• **What is expected**
In the records below, find the line with "F2: none -> 250mA (AMP, DGND)" and the line with "R8: 470 (AMP, IND) -> 470 (DGND, VMID)". Print both exactly, along with every line between them, and no other line.

• **Provided data**
____________________

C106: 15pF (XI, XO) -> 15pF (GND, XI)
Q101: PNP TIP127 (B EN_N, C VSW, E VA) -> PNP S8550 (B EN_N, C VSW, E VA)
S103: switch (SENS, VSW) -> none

____________________

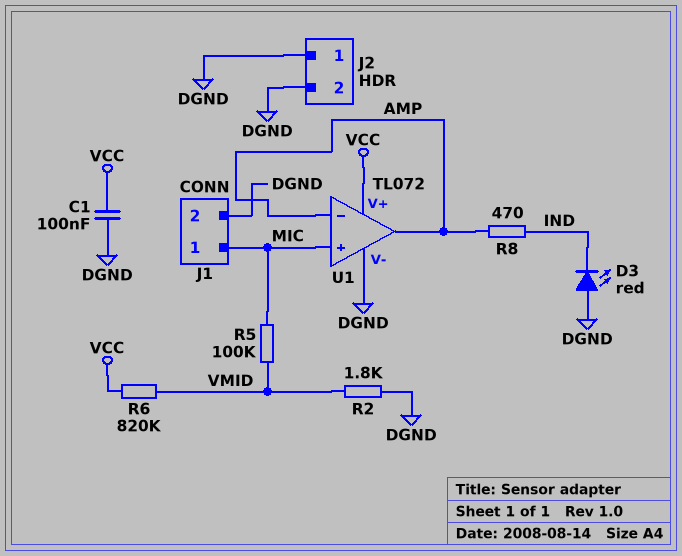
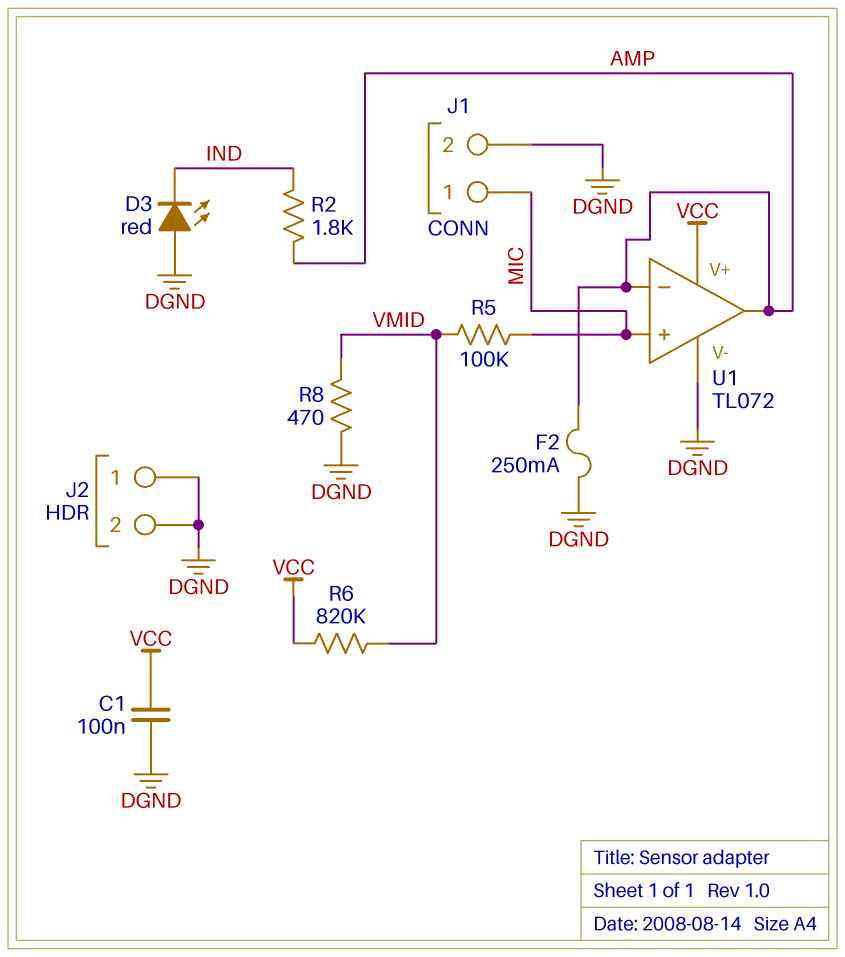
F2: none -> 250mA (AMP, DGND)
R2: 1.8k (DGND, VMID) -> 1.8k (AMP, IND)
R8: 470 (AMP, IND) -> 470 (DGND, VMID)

____________________

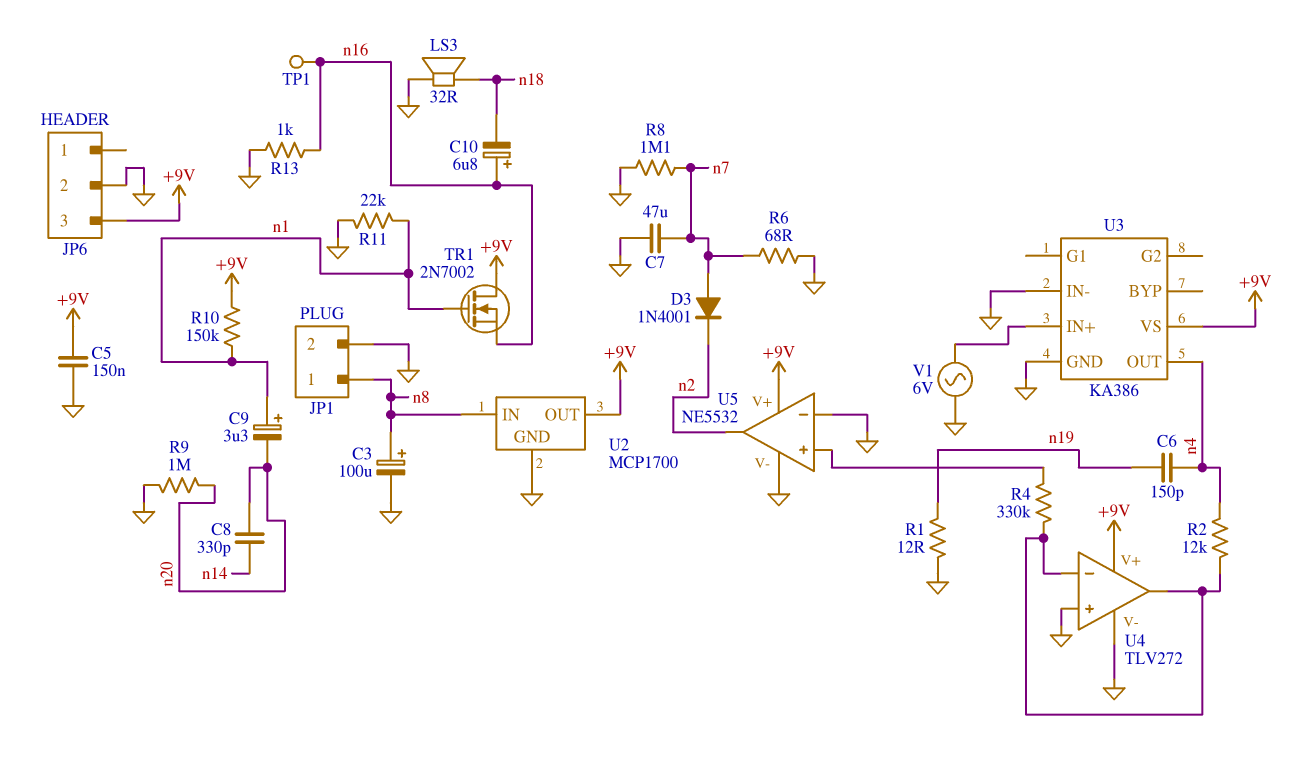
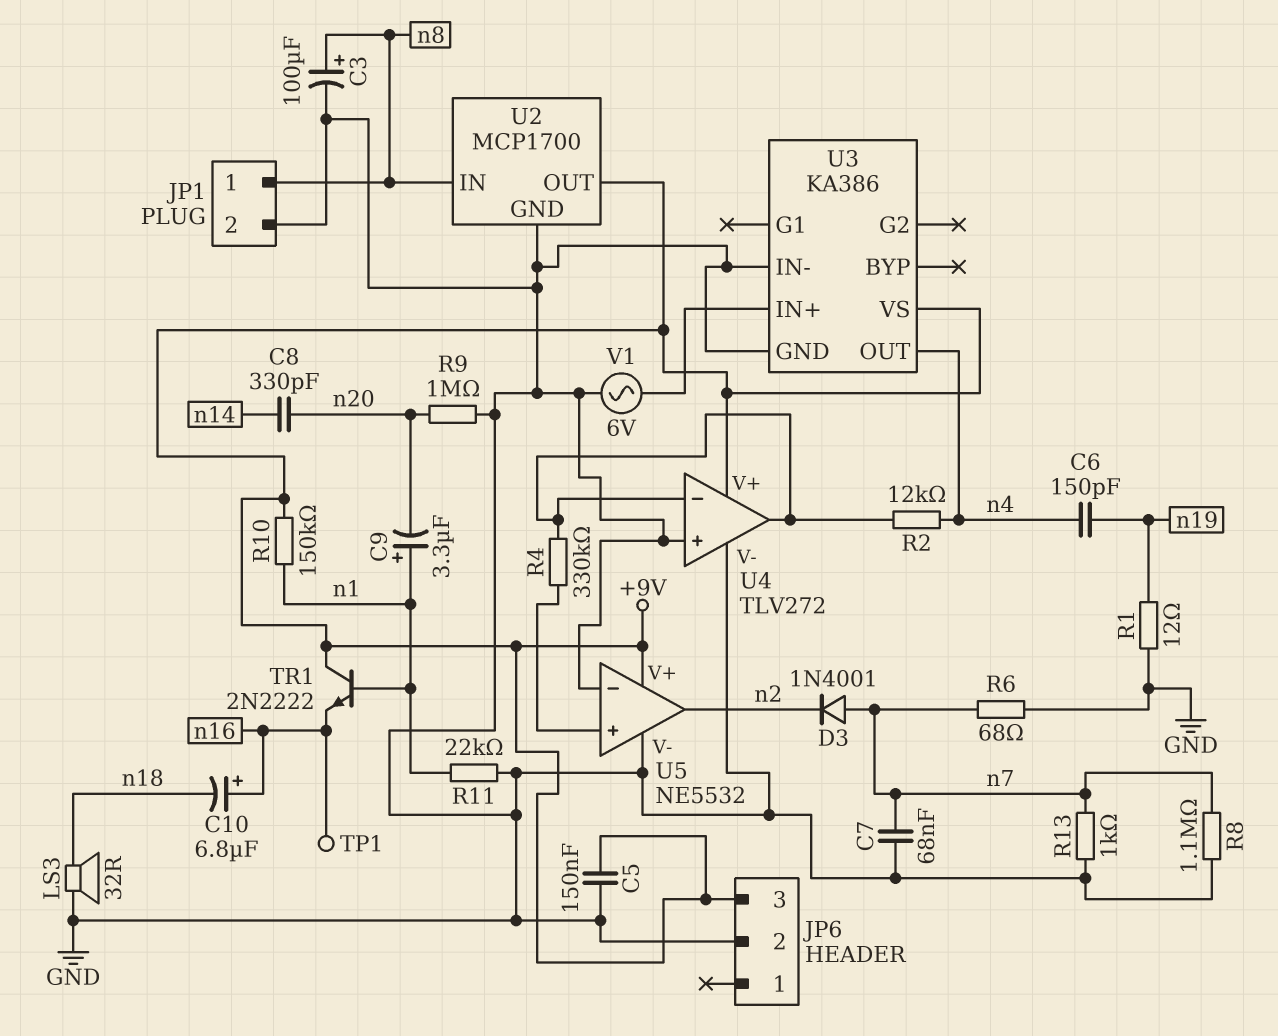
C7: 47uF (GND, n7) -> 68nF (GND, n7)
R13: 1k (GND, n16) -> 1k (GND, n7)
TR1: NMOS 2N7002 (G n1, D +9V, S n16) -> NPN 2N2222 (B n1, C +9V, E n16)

____________________

• **Problem solution**
F2: none -> 250mA (AMP, DGND)
R2: 1.8k (DGND, VMID) -> 1.8k (AMP, IND)
R8: 470 (AMP, IND) -> 470 (DGND, VMID)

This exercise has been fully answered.